> TASK DESCRIPTION:
Your copy starts at the line containing "(546, 357) = (711, 364): grey" and ends at the last line below. Copy exactly, without pictures.

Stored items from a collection
>>>

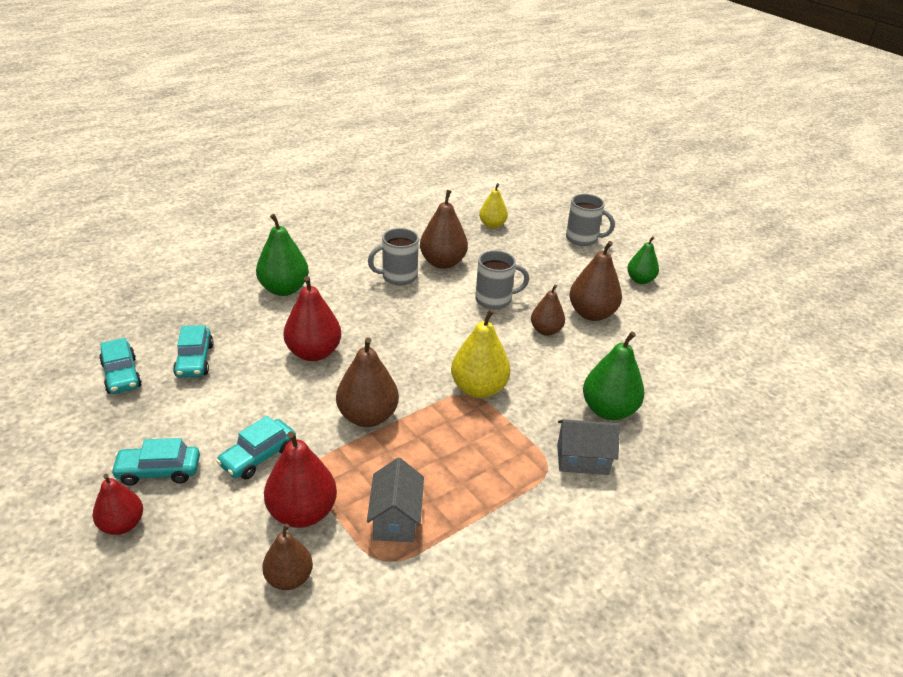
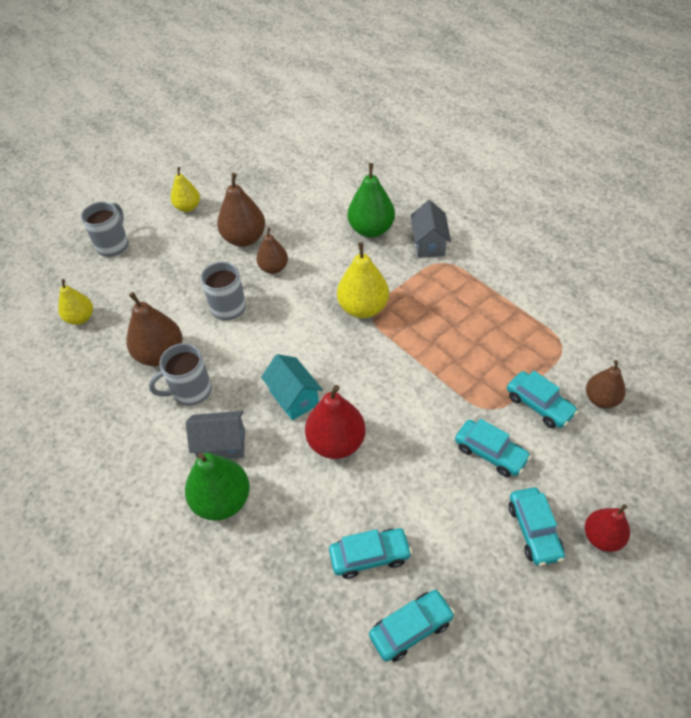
camera: 90 degrees left, 15 degrees up
(302, 513) = (539, 405): red pear -> turquoise car
(367, 416) = (418, 381): brown pear -> none
(372, 332) = (294, 397): none -> turquoise house
(395, 519) = (523, 344): grey house -> grey house (221, 445)
(398, 277) = (190, 391): grey mug -> grey mug turned 90 degrees clockwise
(640, 280) = (188, 207): green pear -> yellow pear

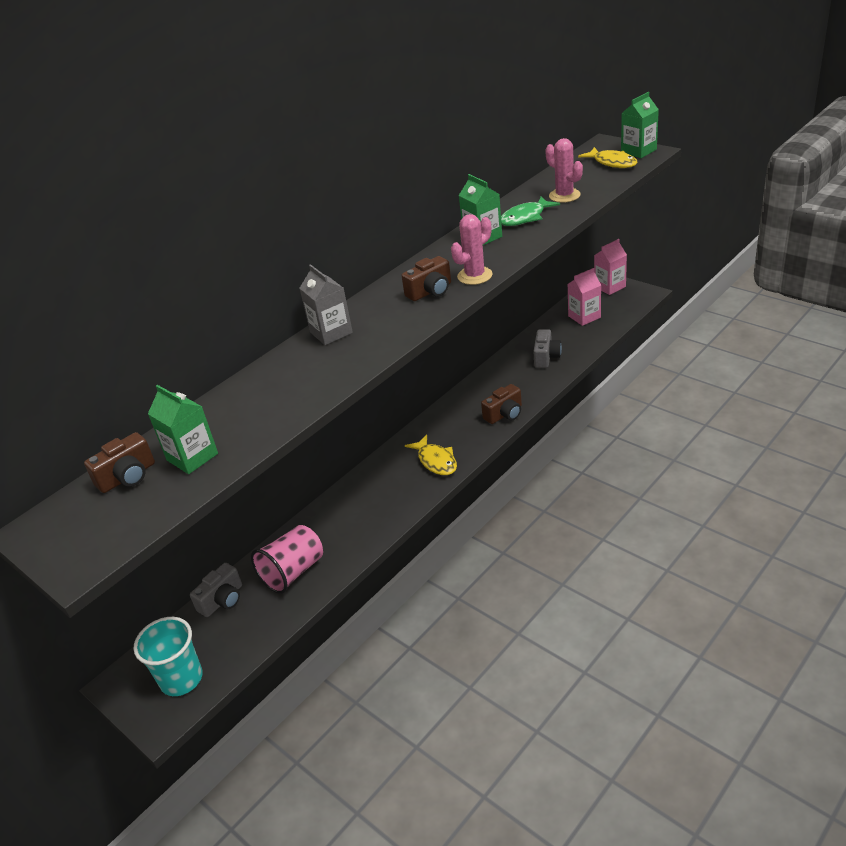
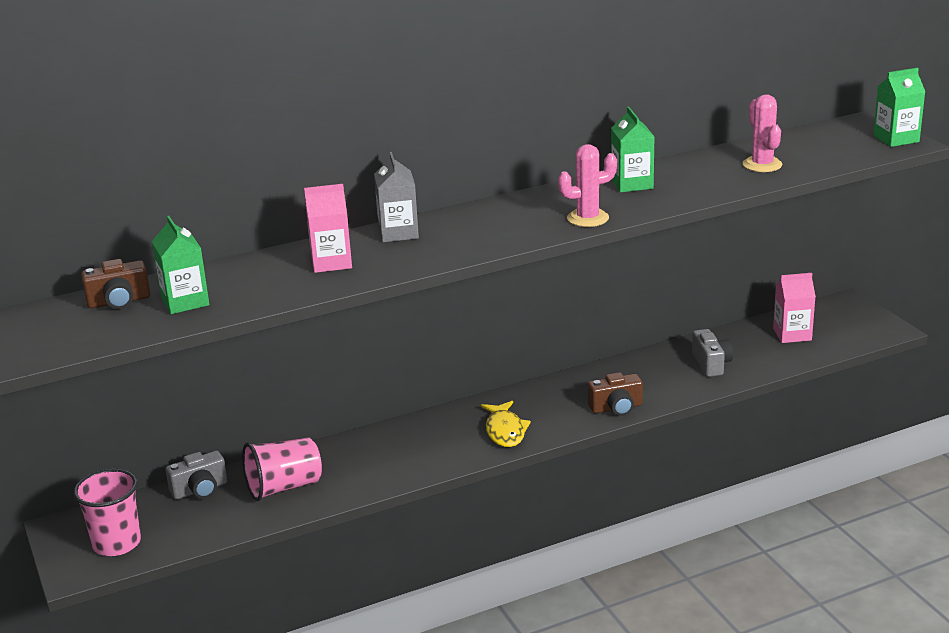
camera: 20 degrees right, 10 degrees down
(181, 679) = (117, 543): turquoise cup -> pink cup
(430, 291) = (529, 221): brown camera -> none
(525, 218) = (696, 176): green fish -> none
(546, 357) = (711, 364): grey camera -> grey camera turned 45 degrees counterclockwise
(610, 287) = (851, 310): pink carton -> pink carton (331, 262)
(612, 163) = (852, 144): yellow fish -> none

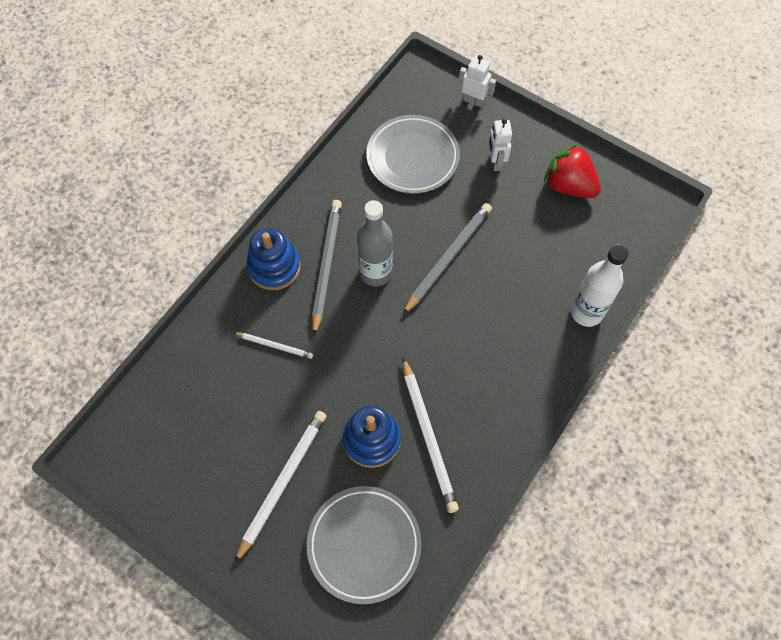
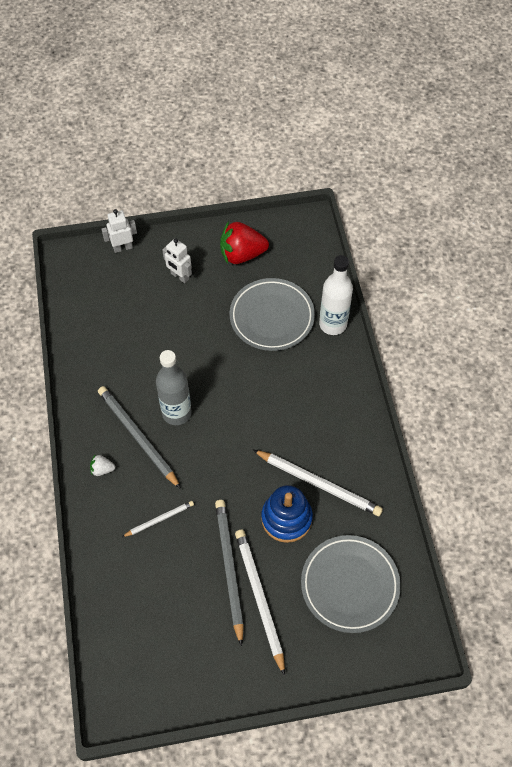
camera: 45 degrees left, 5 degrees down
(274, 267) = (102, 469): blue stacking toy -> white strawberry
(412, 157) = (121, 318): grey plate -> grey plate (272, 317)
(448, 258) = (214, 363): grey pencil -> grey pencil (229, 568)

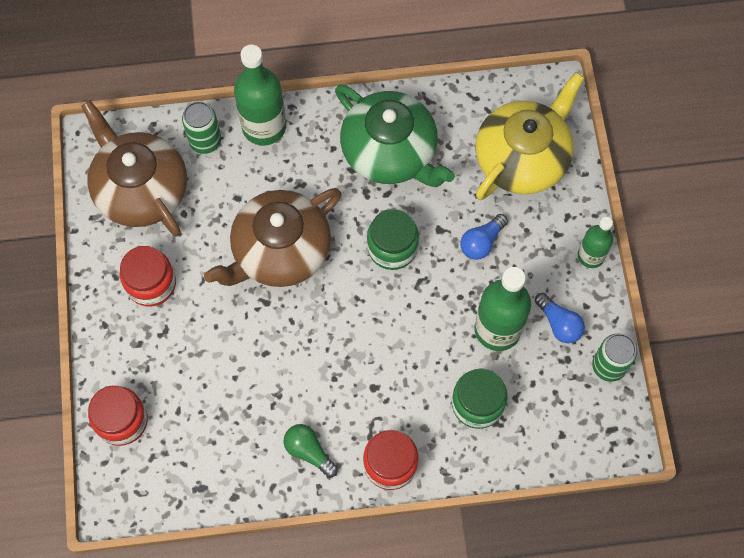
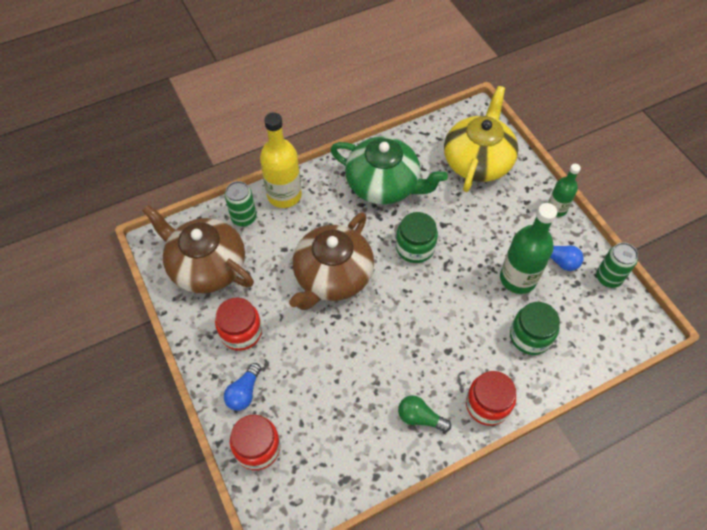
camera: 20 degrees left, 10 degrees down
(264, 127) = (284, 195): green bottle -> yellow bottle
(481, 242) = (477, 223): blue light bulb -> blue light bulb (244, 392)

<<<

> FINAL ANSWER:
(546, 357) = (711, 364): grey camera -> grey camera turned 45 degrees counterclockwise
(610, 287) = (851, 310): pink carton -> pink carton (331, 262)
(612, 163) = (852, 144): yellow fish -> none

camera: 45 degrees left, 5 degrees down
(274, 267) = (102, 469): blue stacking toy -> white strawberry
(412, 157) = (121, 318): grey plate -> grey plate (272, 317)
(448, 258) = (214, 363): grey pencil -> grey pencil (229, 568)

camera: 20 degrees left, 10 degrees down
(264, 127) = (284, 195): green bottle -> yellow bottle
(481, 242) = (477, 223): blue light bulb -> blue light bulb (244, 392)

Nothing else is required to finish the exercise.